Exercise details
For the entries below, the result should be an exact transcription of the lines from the one with "grey box: 2 -> 0" up to and including the one with "turquoise watering can: 2 -> 3", and only those.

Input data

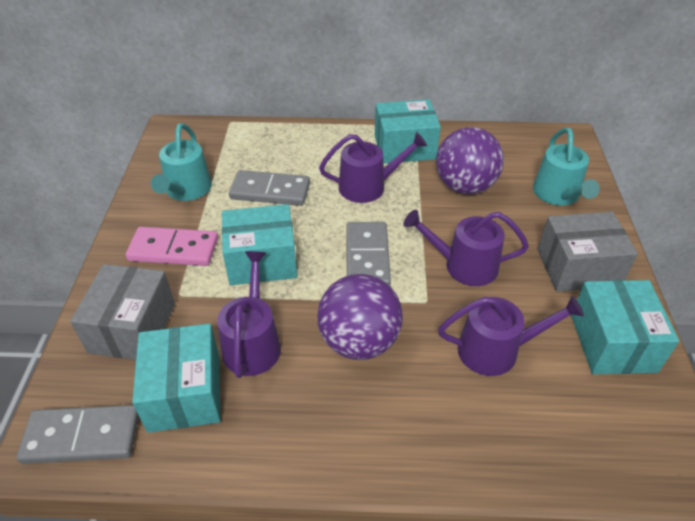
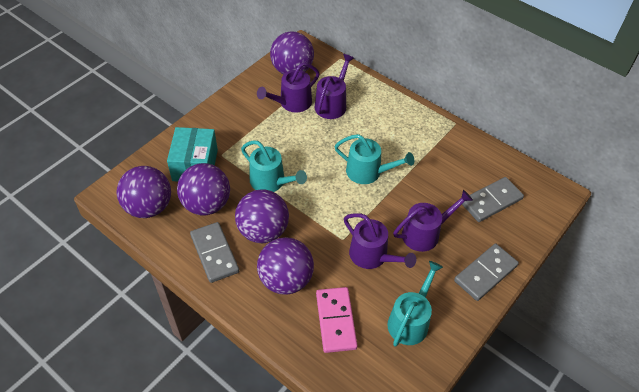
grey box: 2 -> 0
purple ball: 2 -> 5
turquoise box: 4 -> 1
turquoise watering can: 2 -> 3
---
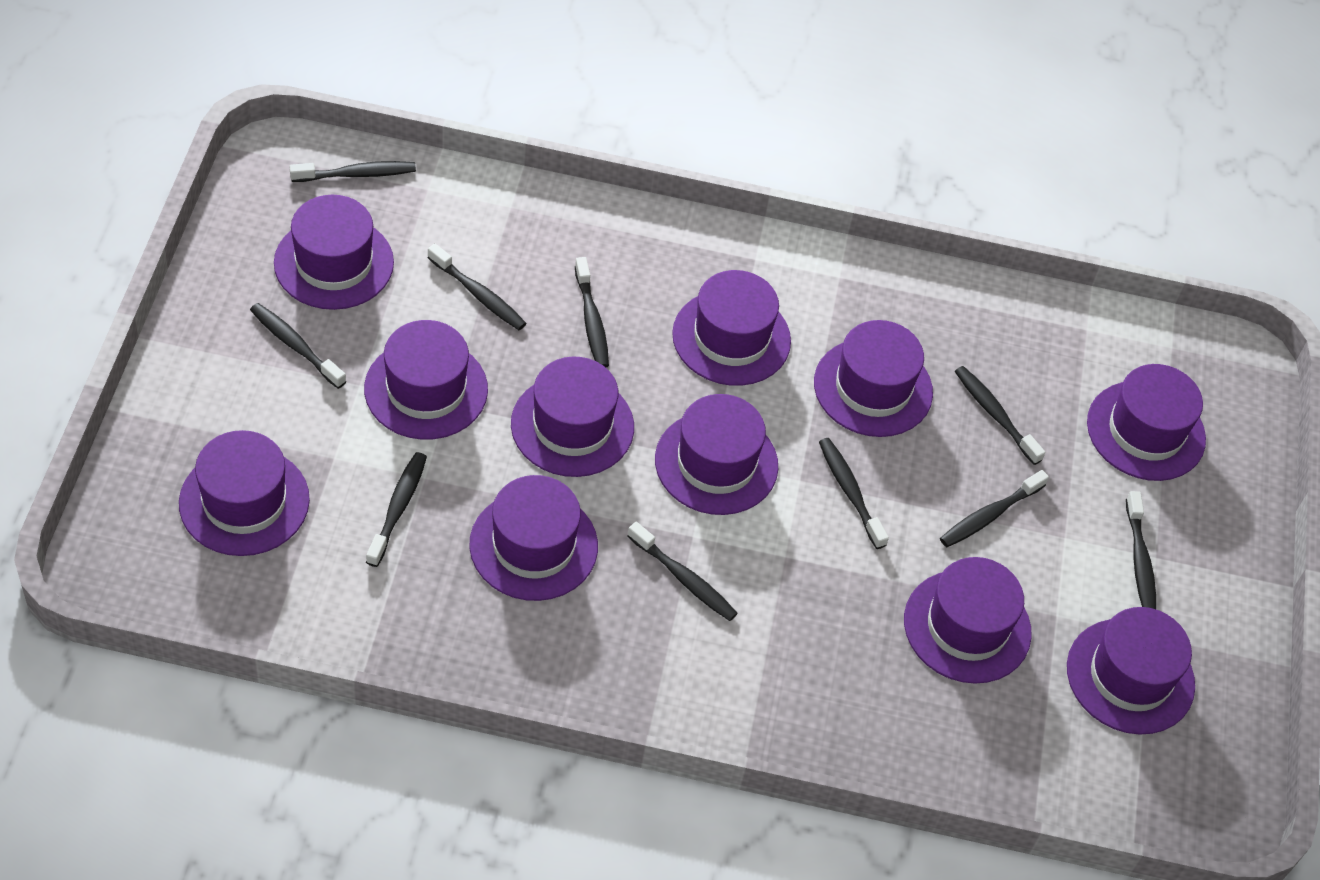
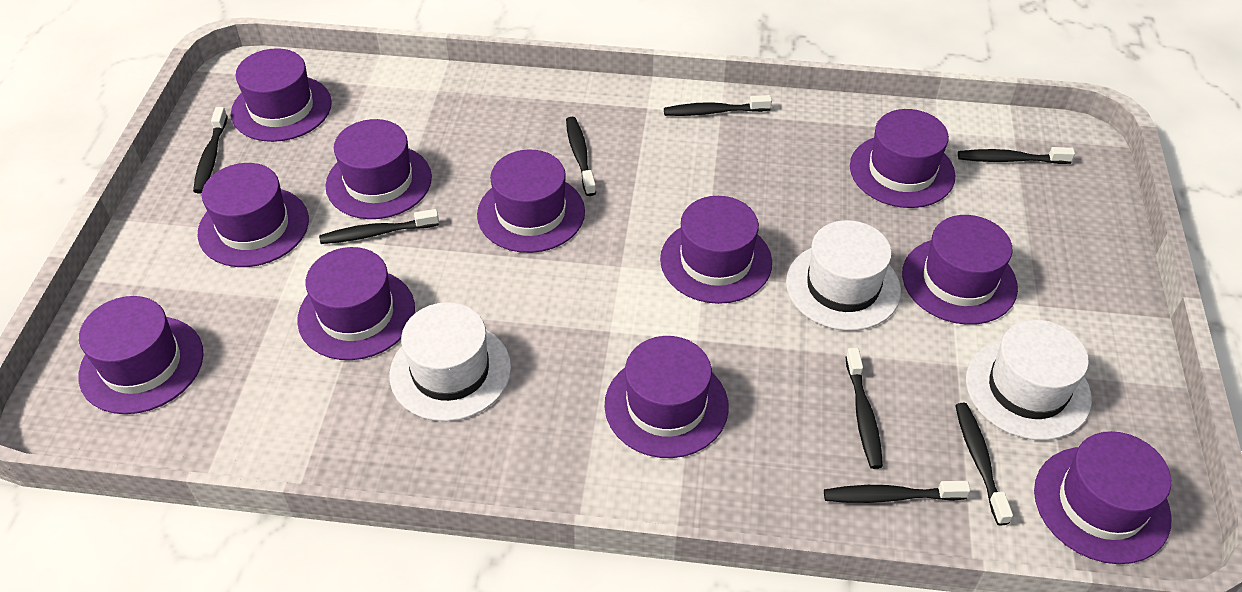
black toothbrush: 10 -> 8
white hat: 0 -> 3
==
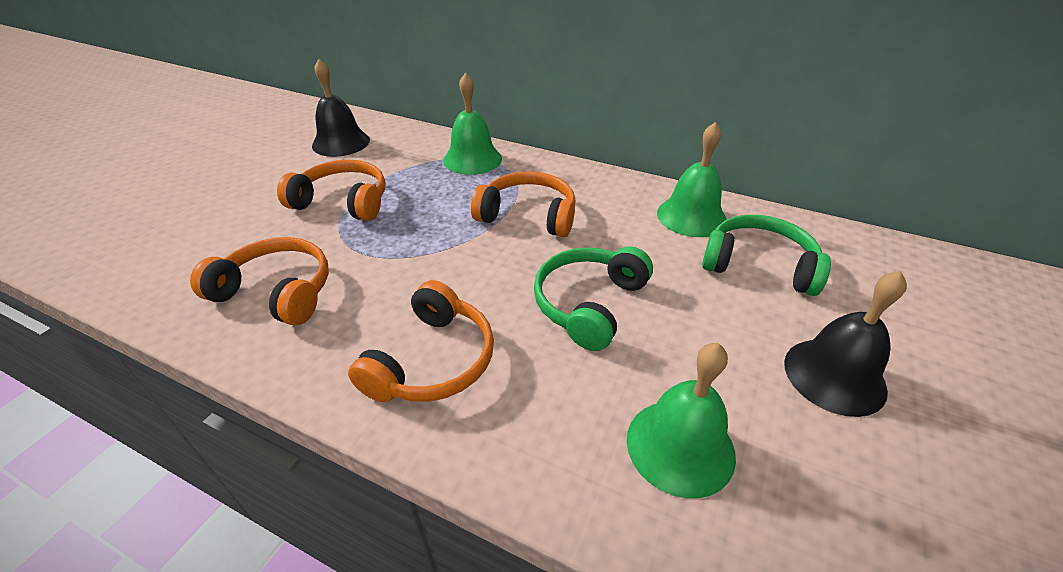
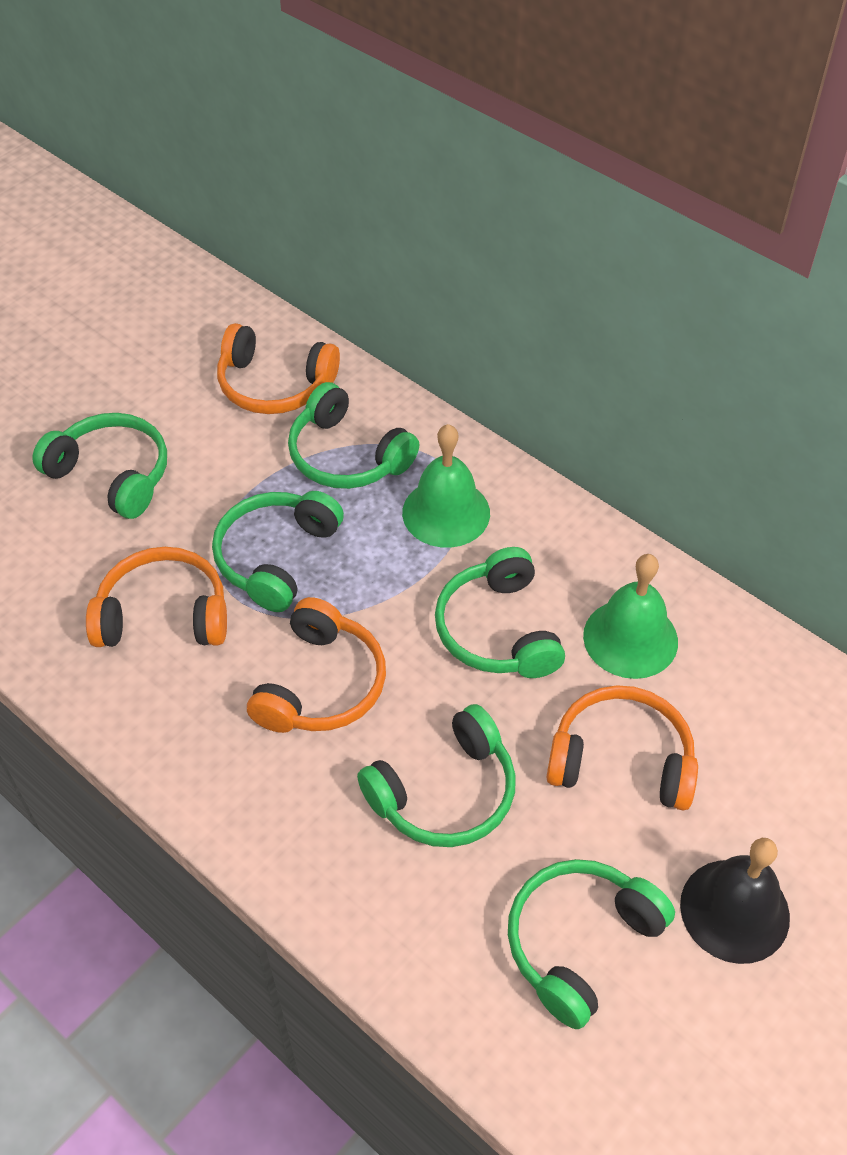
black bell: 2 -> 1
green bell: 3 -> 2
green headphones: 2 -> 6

Solution to this exercise
grey box: 2 -> 0
purple ball: 2 -> 5
turquoise box: 4 -> 1
turquoise watering can: 2 -> 3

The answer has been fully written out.